▶ _Records to use_:

╭──

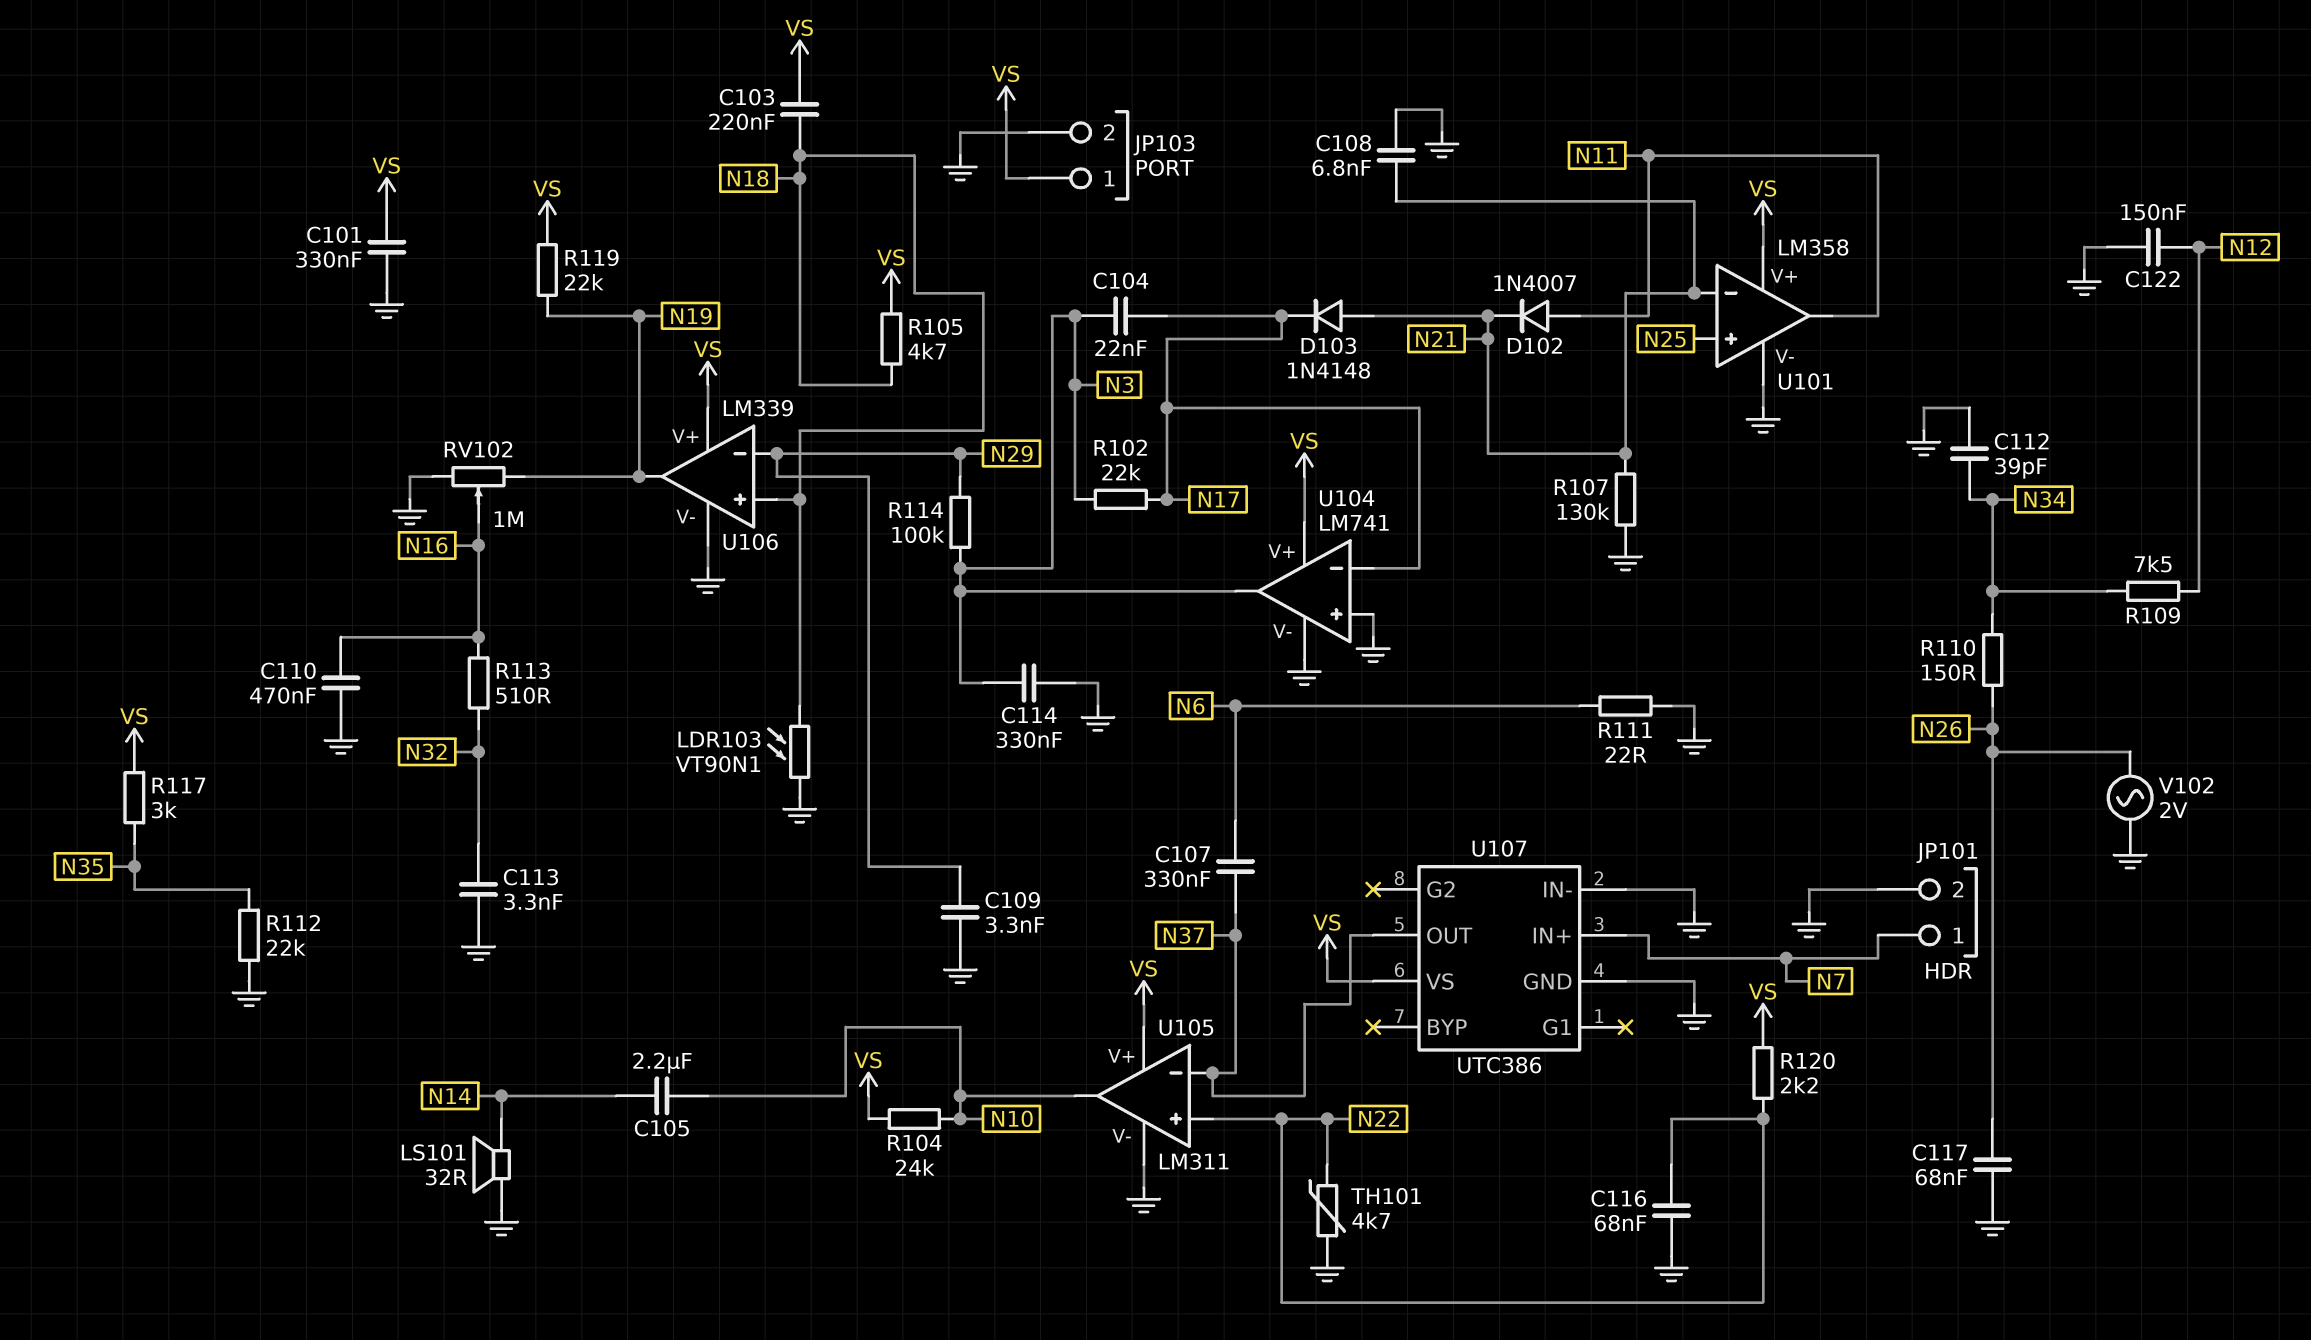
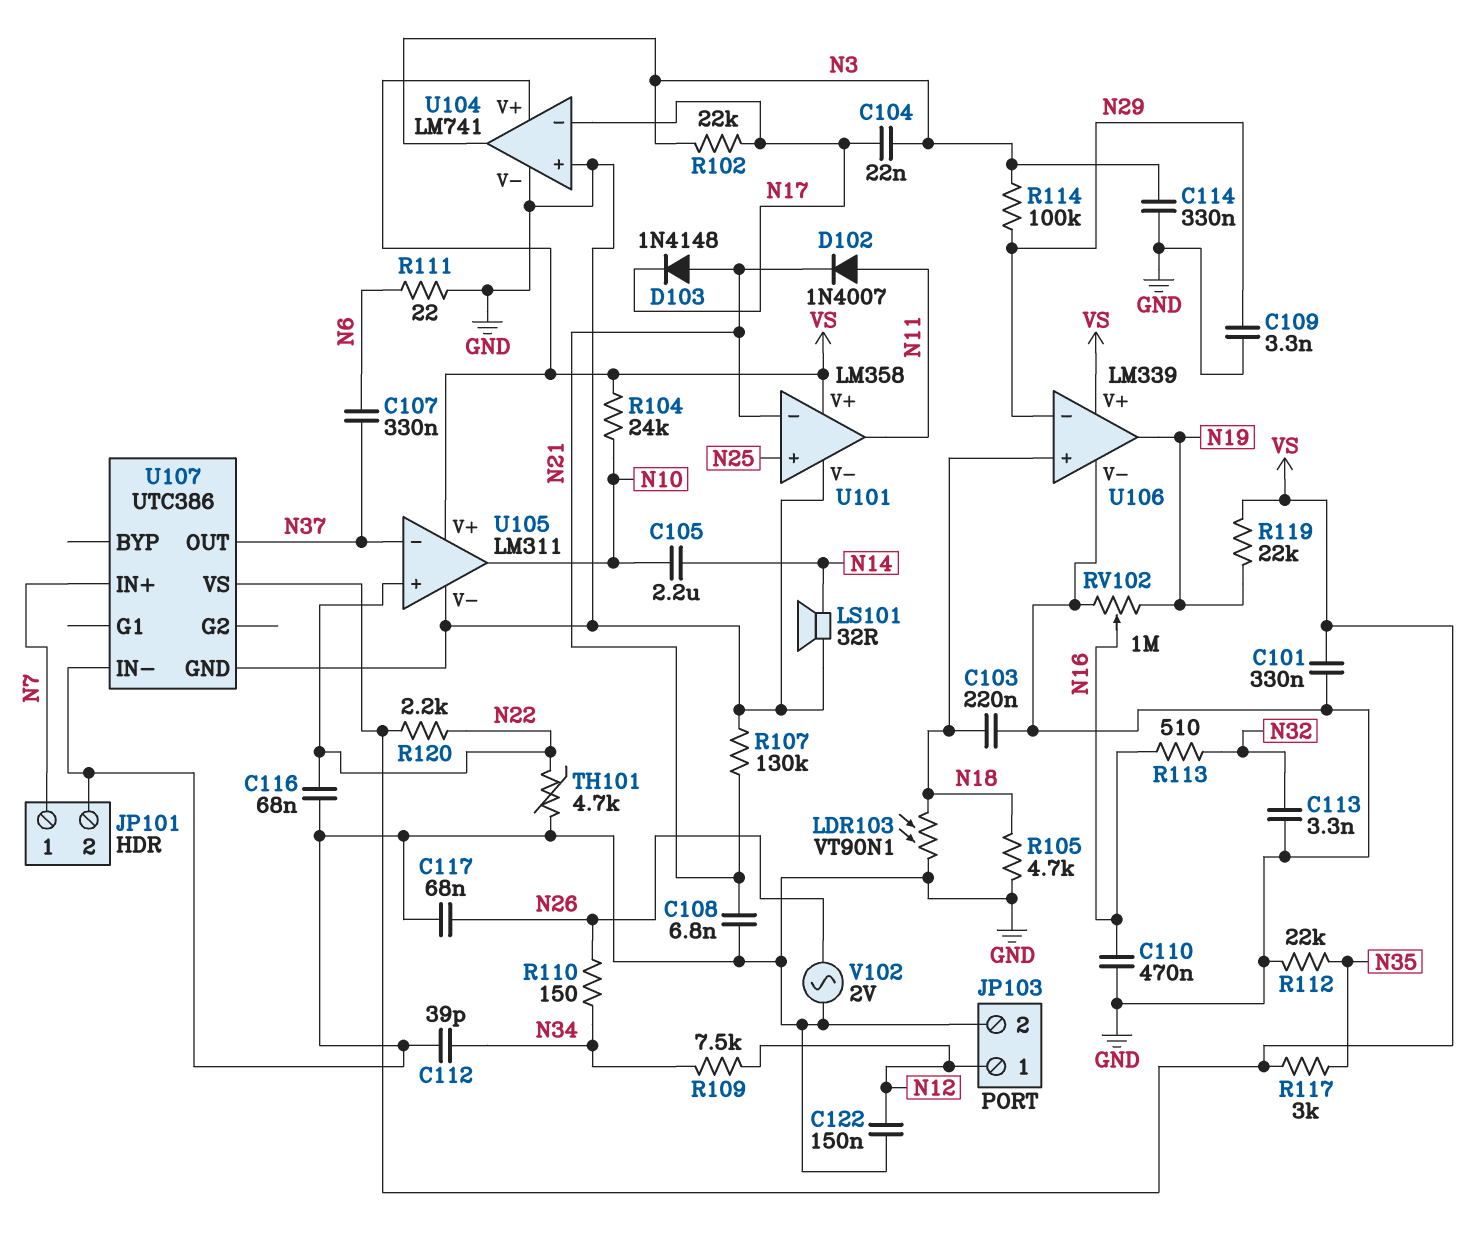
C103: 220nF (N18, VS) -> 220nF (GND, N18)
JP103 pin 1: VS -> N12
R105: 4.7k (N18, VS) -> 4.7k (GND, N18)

╰──
╭──

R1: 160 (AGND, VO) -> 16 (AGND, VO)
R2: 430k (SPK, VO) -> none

╰──
╭──

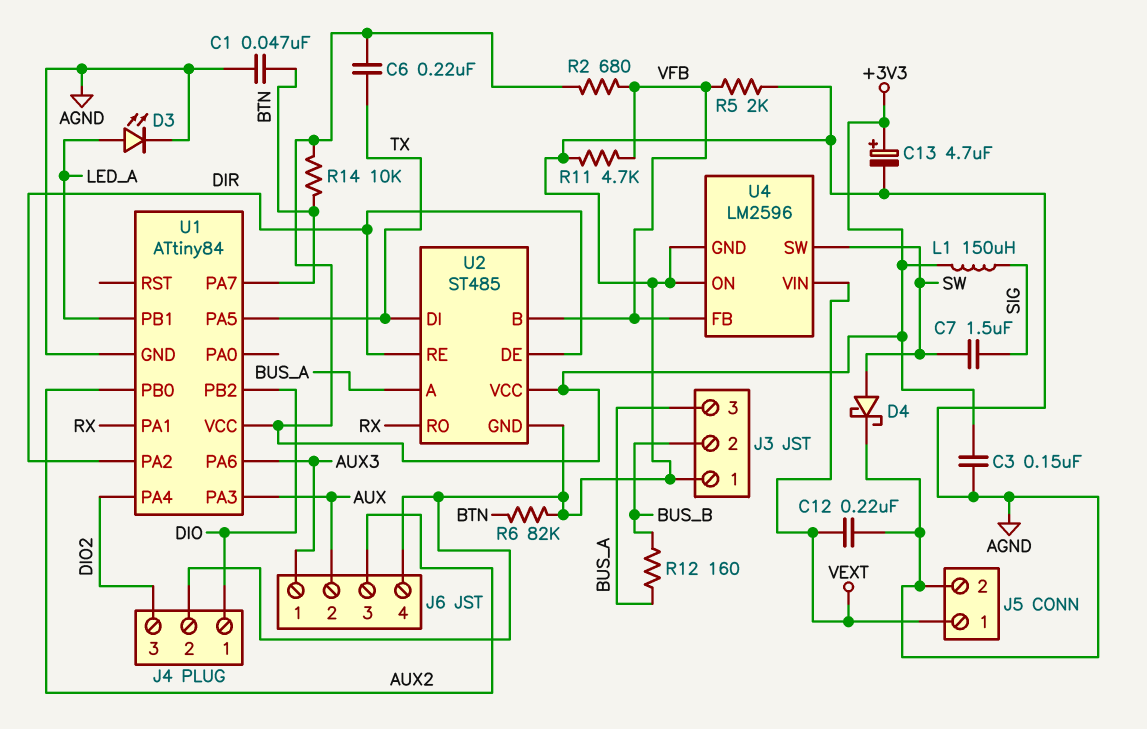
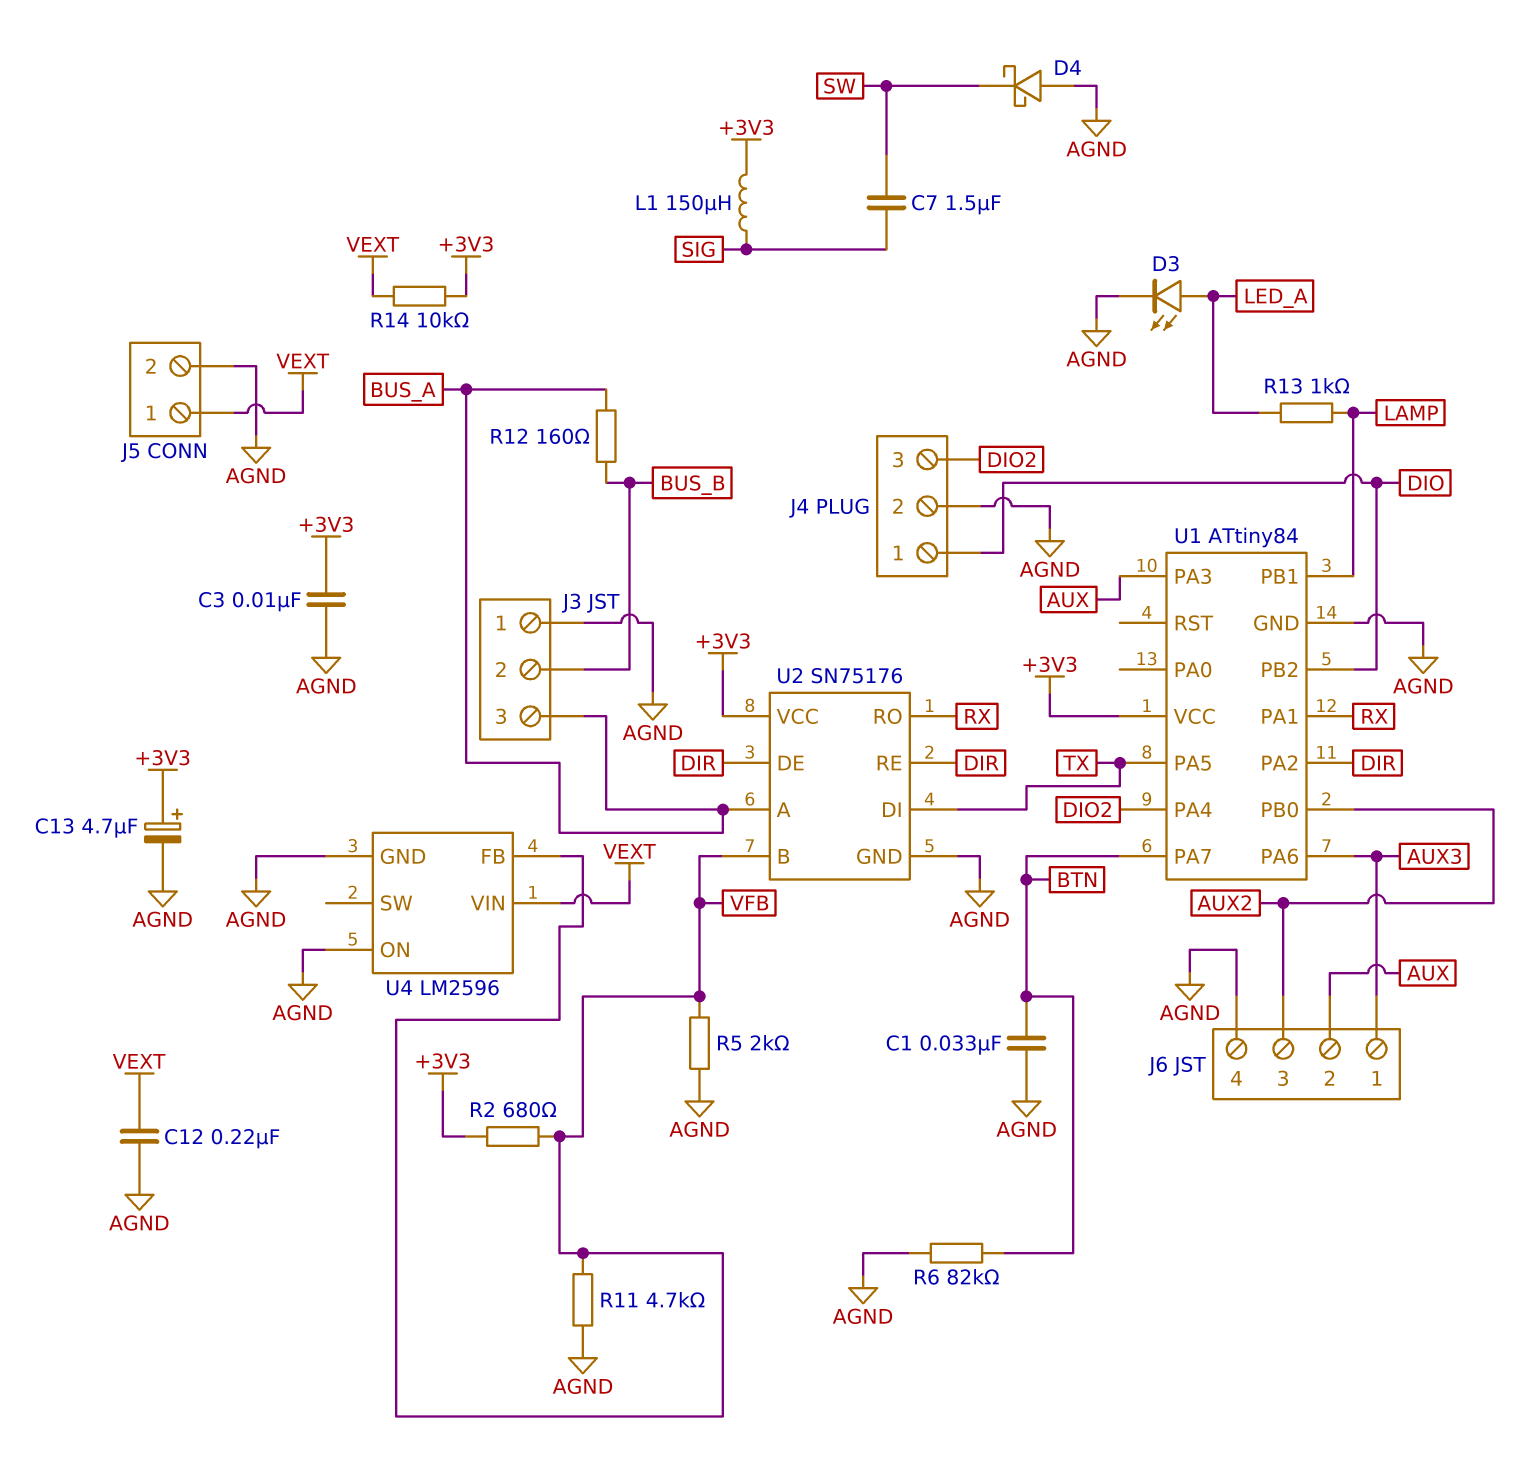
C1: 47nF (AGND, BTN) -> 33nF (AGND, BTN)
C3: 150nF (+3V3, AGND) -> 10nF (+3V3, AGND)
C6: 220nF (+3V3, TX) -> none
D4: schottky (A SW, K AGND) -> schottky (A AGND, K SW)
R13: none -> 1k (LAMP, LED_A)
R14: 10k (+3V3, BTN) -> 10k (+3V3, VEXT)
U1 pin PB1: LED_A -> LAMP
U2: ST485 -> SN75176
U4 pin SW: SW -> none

╰──

▶ _Exercise_: Look through the entries above, and wherever a line holds the word "none", copy it.

▶ _Final answer_:
R2: 430k (SPK, VO) -> none
C6: 220nF (+3V3, TX) -> none
R13: none -> 1k (LAMP, LED_A)
U4 pin SW: SW -> none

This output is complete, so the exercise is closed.